[Data provided — start]
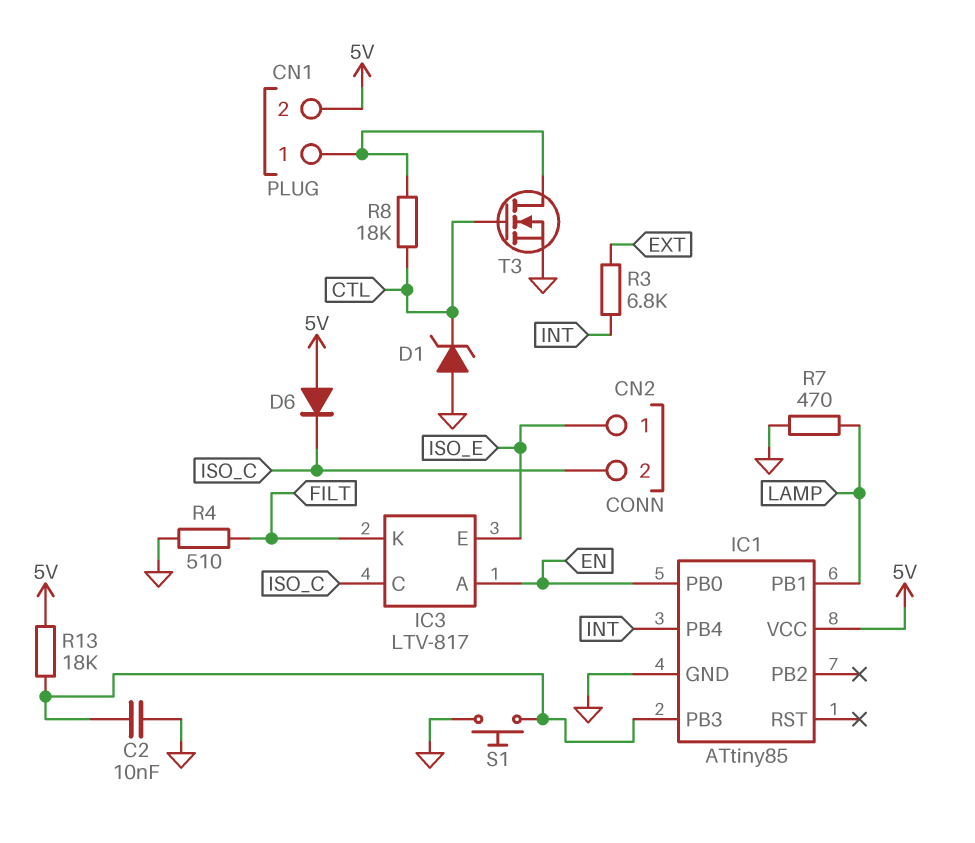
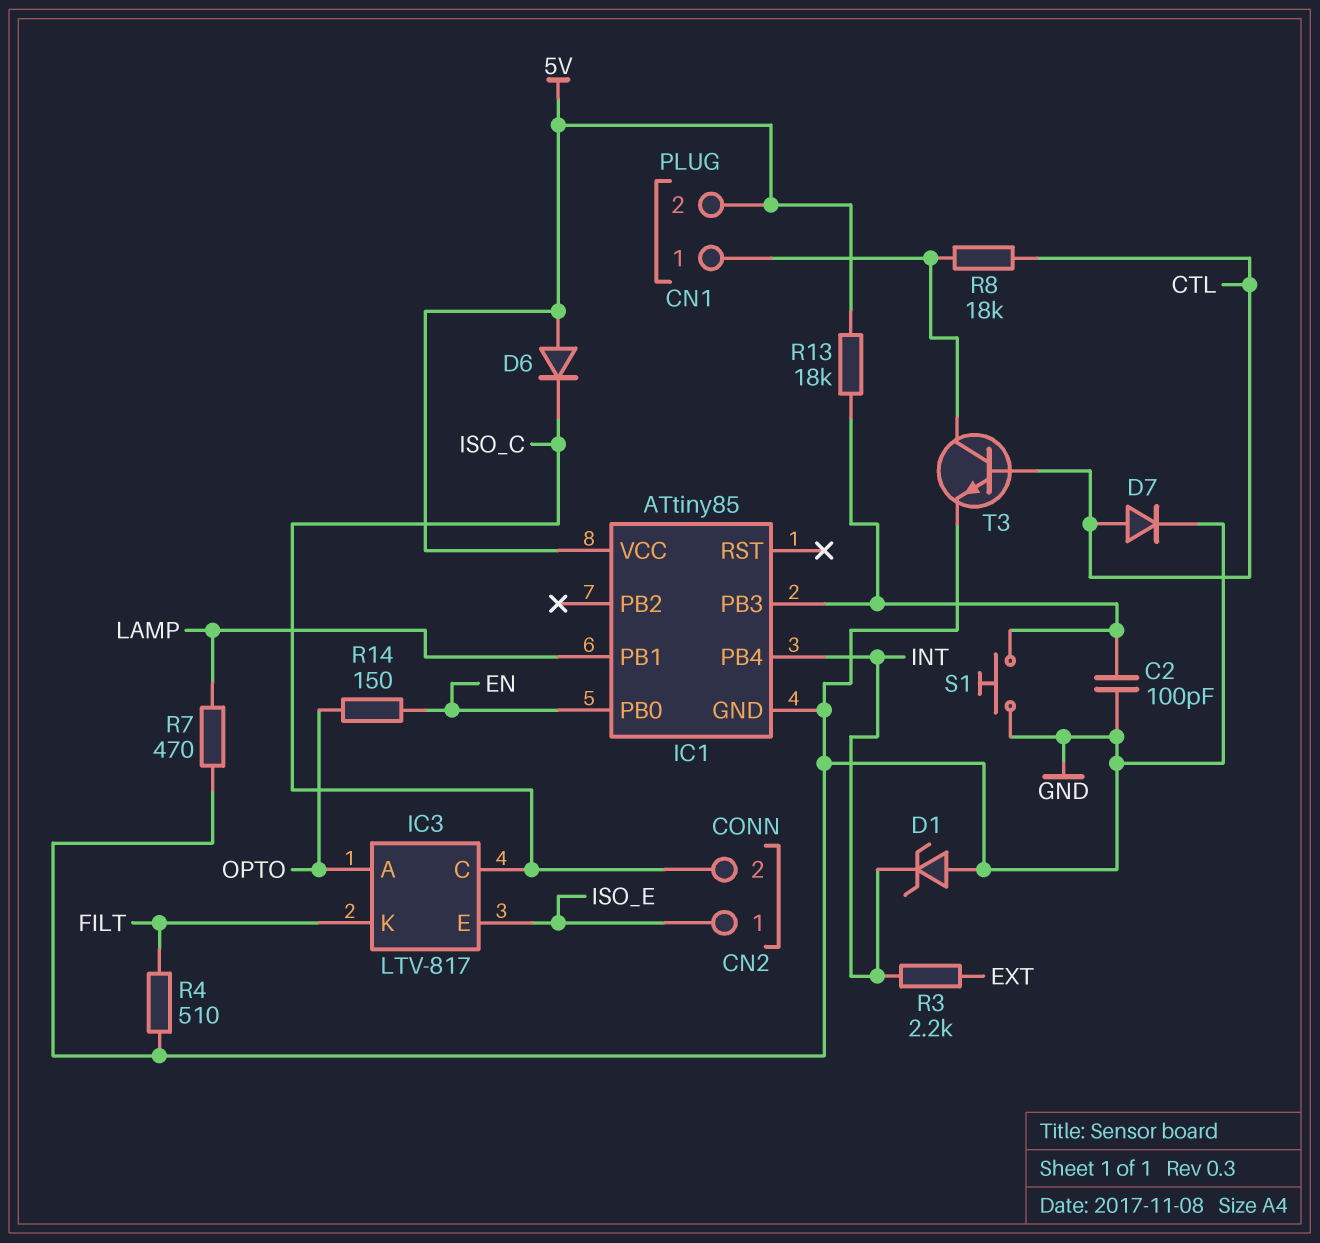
C2: 10nF (GND, IC1/PB3) -> 100pF (GND, IC1/PB3)
D1: zener (A GND, K CTL) -> zener (A GND, K INT)
D7: none -> diode (A CTL, K GND)
IC3 pin A: EN -> OPTO
R3: 6.8k (EXT, INT) -> 2.2k (EXT, INT)
R14: none -> 150 (EN, OPTO)
T3: NMOS (G CTL, D CN1/1, S GND) -> NPN (B CTL, C CN1/1, E GND)

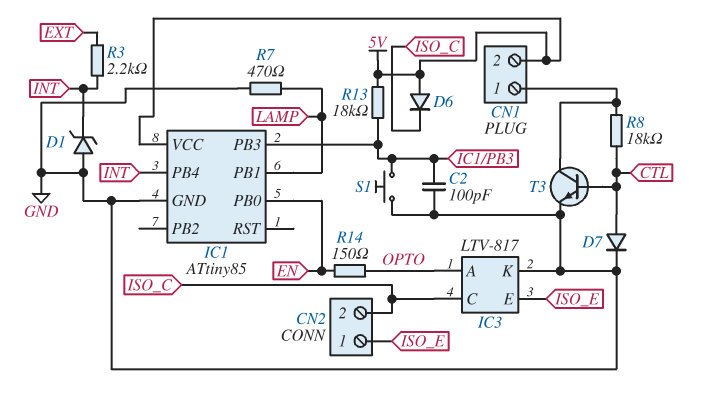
IC3 pin K: FILT -> GND
R4: 510 (FILT, GND) -> none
[Data provided — finish]
* Work instructions: Reproduce the entries above word for word. Pictures stay out.

* Result for this exercise:
C2: 10nF (GND, IC1/PB3) -> 100pF (GND, IC1/PB3)
D1: zener (A GND, K CTL) -> zener (A GND, K INT)
D7: none -> diode (A CTL, K GND)
IC3 pin A: EN -> OPTO
R3: 6.8k (EXT, INT) -> 2.2k (EXT, INT)
R14: none -> 150 (EN, OPTO)
T3: NMOS (G CTL, D CN1/1, S GND) -> NPN (B CTL, C CN1/1, E GND)

IC3 pin K: FILT -> GND
R4: 510 (FILT, GND) -> none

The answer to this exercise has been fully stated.